===== Excerpted records =====

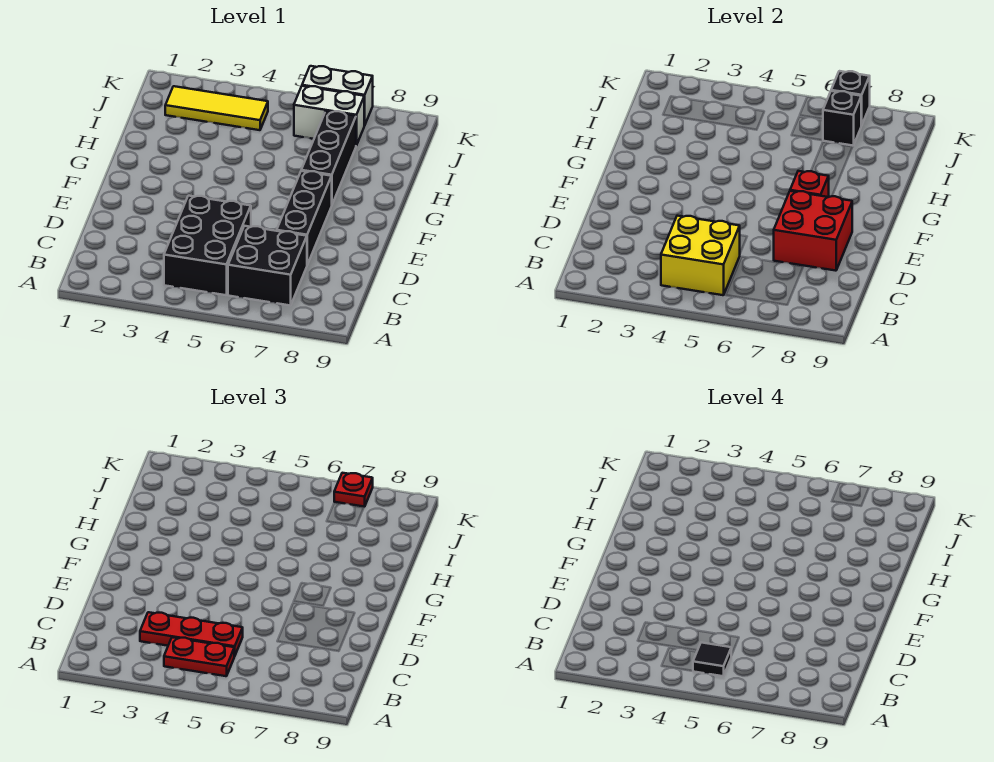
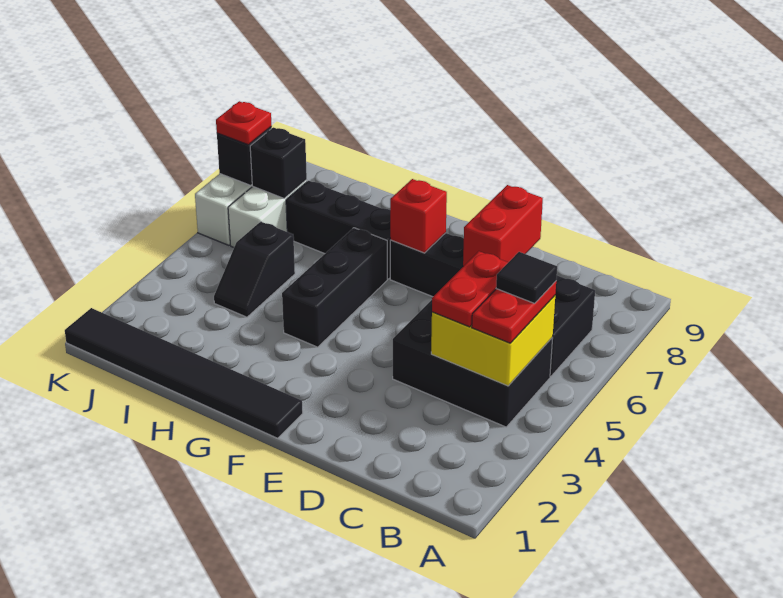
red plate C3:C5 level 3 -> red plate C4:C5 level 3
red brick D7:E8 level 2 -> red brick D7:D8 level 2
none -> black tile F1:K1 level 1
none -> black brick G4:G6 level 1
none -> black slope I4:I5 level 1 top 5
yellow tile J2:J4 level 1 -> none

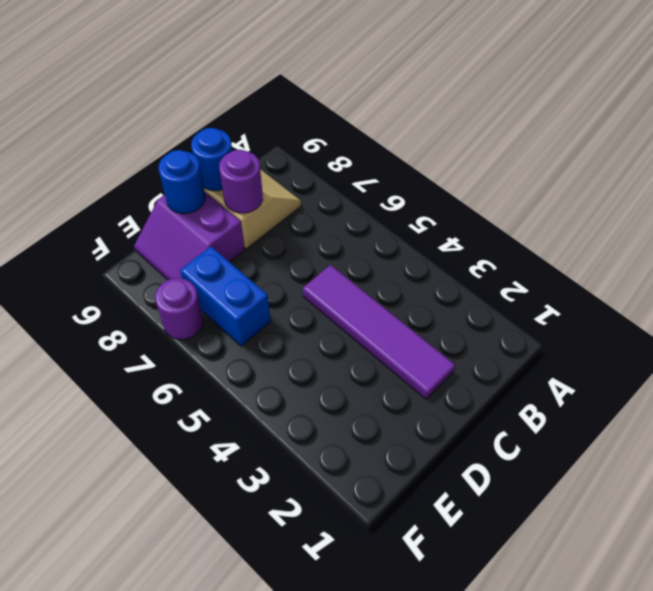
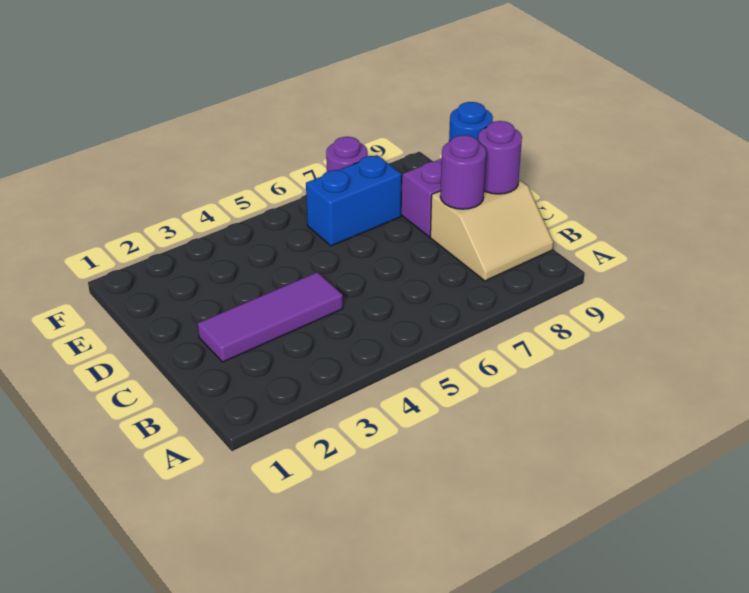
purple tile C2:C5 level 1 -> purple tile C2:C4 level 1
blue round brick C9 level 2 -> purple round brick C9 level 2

=====
===== Excerpted records =====

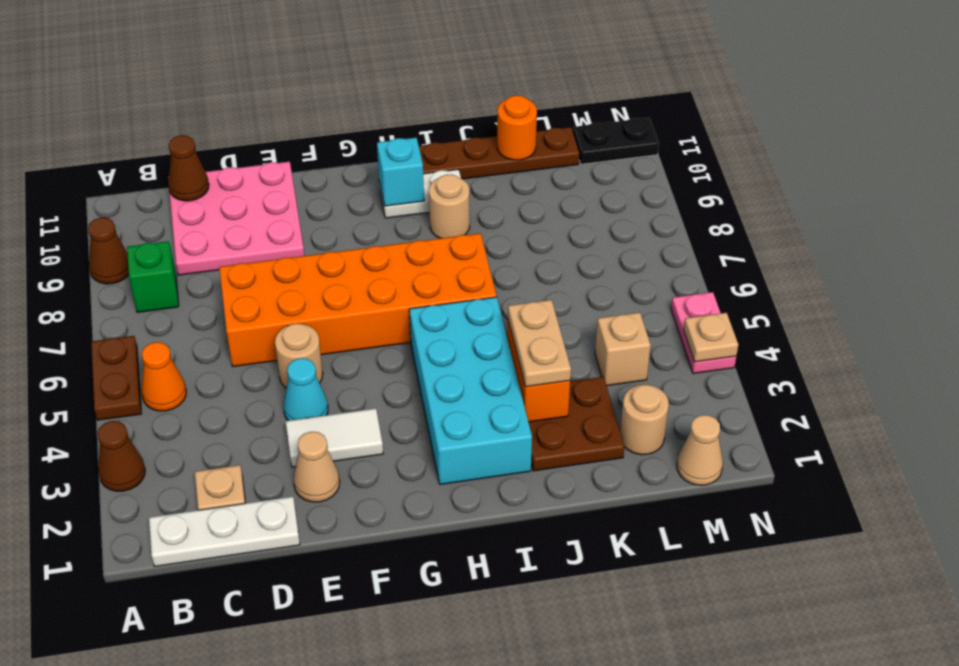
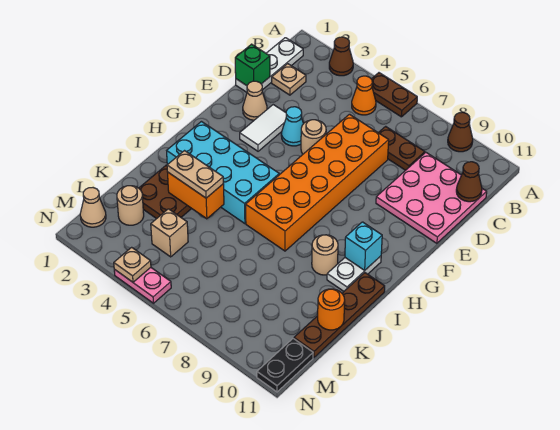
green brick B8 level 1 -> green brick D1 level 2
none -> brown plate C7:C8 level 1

=====

Directions
Beginning at the line above that contains "none -> black slope I4:I5 level 1 top 5" and going on through the line that contains "blue round brick", please copy every line exactly, leaving the pictures out and adding nothing.

Exercise solution
none -> black slope I4:I5 level 1 top 5
yellow tile J2:J4 level 1 -> none

purple tile C2:C5 level 1 -> purple tile C2:C4 level 1
blue round brick C9 level 2 -> purple round brick C9 level 2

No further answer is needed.